**Records provided**
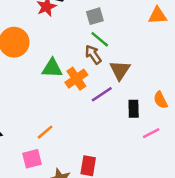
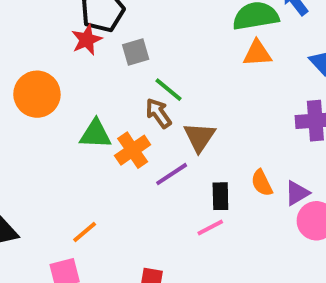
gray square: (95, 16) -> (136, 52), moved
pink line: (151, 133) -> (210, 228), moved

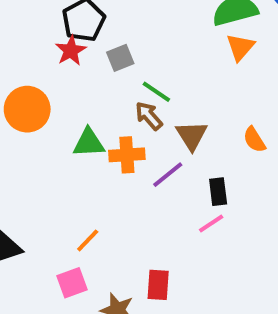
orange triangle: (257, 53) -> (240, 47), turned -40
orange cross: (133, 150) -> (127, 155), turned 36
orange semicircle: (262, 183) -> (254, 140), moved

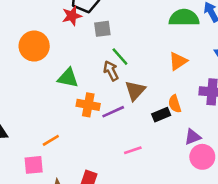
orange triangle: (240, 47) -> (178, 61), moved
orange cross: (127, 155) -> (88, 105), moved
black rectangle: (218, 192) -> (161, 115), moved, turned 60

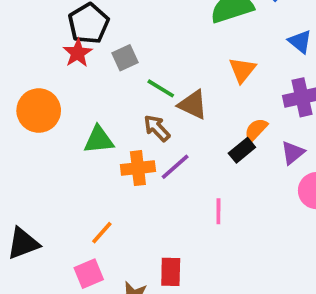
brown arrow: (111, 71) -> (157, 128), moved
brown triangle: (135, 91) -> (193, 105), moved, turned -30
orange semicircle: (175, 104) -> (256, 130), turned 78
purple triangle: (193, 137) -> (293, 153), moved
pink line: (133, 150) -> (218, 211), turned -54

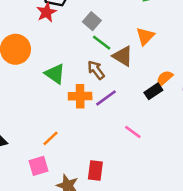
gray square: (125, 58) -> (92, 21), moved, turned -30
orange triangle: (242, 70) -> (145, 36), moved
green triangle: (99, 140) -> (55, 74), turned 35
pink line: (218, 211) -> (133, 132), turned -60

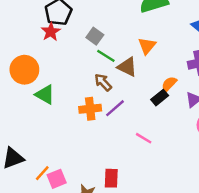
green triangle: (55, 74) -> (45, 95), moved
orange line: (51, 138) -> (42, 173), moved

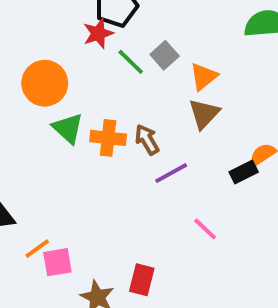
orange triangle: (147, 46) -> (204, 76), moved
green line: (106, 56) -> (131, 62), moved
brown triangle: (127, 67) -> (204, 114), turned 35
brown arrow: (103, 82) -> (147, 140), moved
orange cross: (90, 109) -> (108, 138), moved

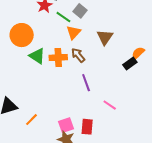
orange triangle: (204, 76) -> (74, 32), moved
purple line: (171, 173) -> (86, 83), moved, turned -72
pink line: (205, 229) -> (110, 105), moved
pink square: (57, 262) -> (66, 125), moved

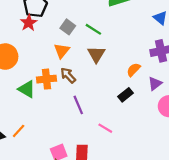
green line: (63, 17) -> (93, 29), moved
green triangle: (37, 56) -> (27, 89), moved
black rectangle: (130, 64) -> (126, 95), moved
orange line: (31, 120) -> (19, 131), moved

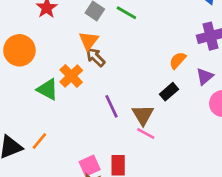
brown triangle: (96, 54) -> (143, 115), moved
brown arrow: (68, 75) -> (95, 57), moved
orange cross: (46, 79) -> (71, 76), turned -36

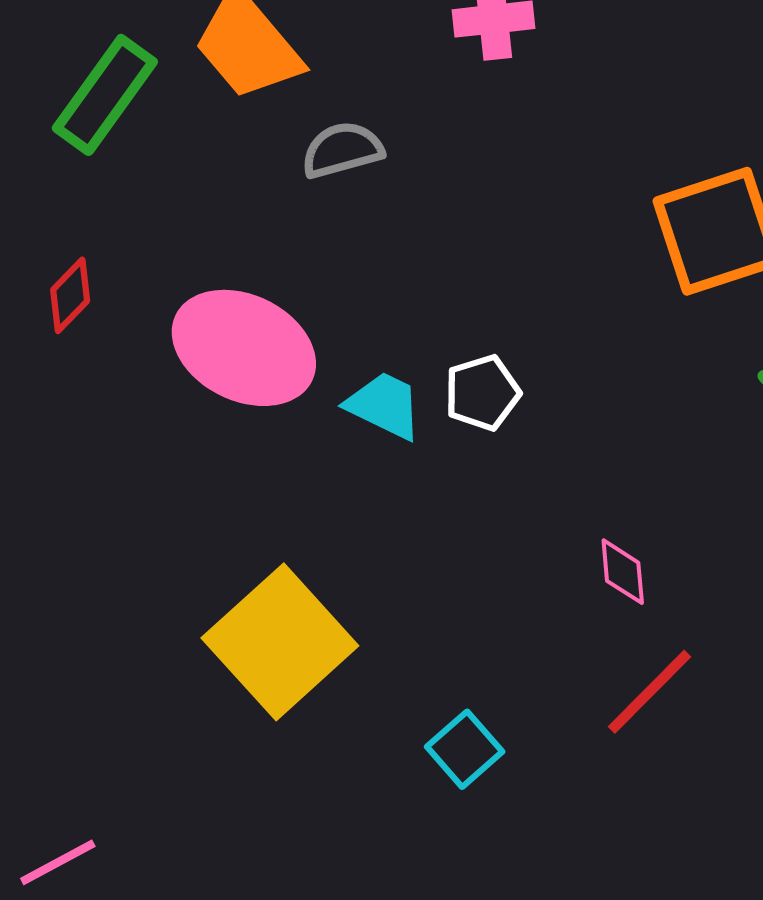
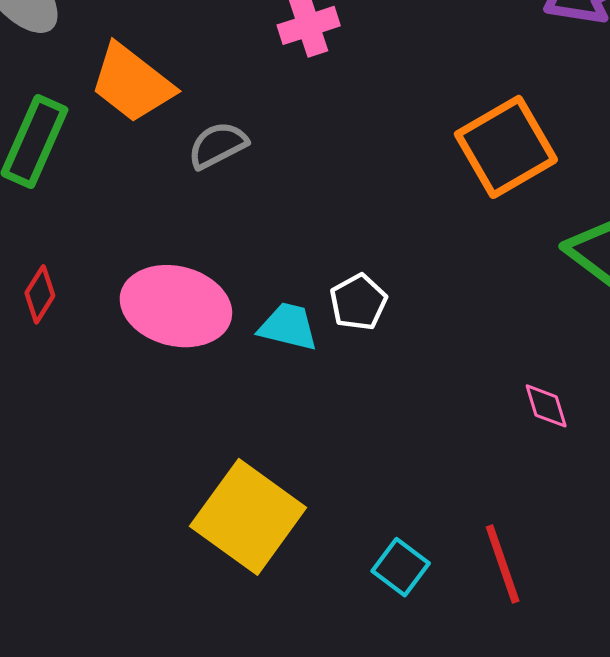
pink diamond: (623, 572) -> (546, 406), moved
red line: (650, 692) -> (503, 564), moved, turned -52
==
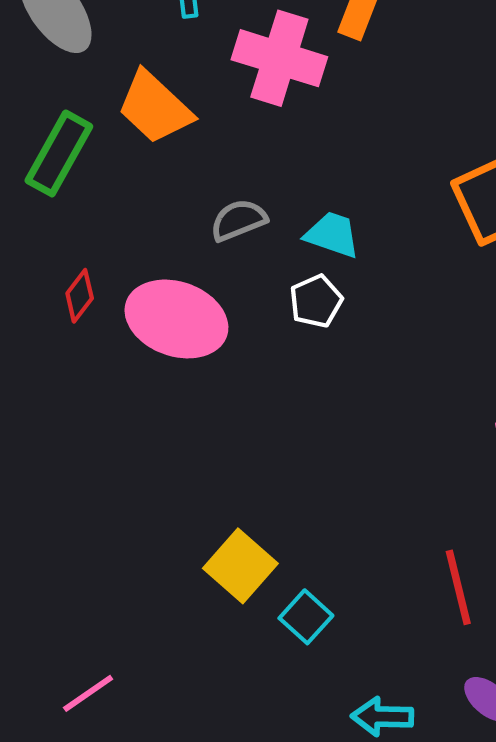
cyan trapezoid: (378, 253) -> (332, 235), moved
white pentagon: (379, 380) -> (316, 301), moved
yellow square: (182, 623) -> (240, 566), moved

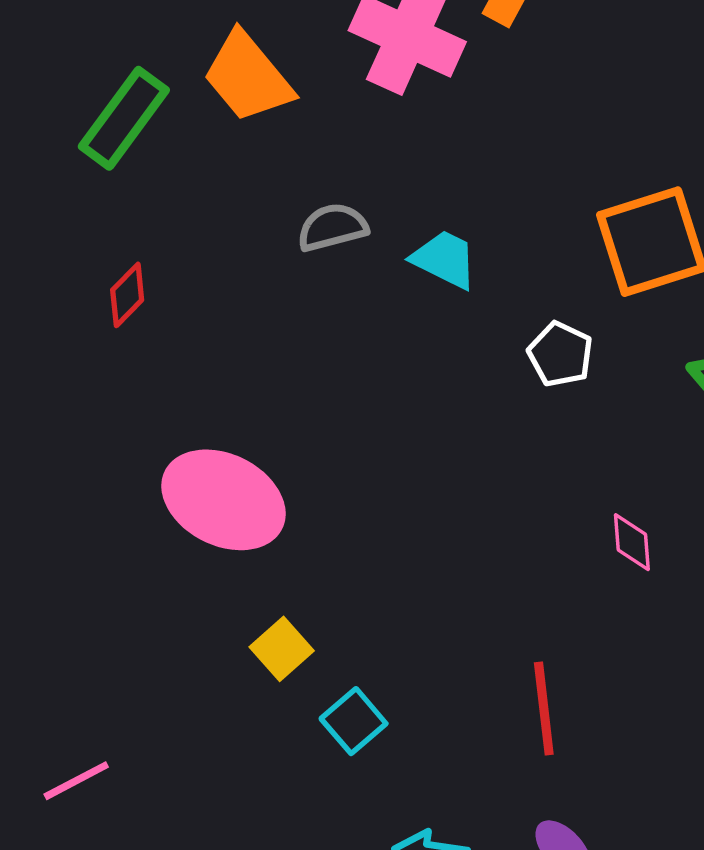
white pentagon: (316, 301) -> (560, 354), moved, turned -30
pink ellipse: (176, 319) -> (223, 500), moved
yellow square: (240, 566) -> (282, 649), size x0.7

**Problem statement**
Report every line in the data above in which the word "purple" appears.

**Exercise answer**
purple triangle: (193, 137) -> (293, 153), moved
purple line: (171, 173) -> (86, 83), moved, turned -72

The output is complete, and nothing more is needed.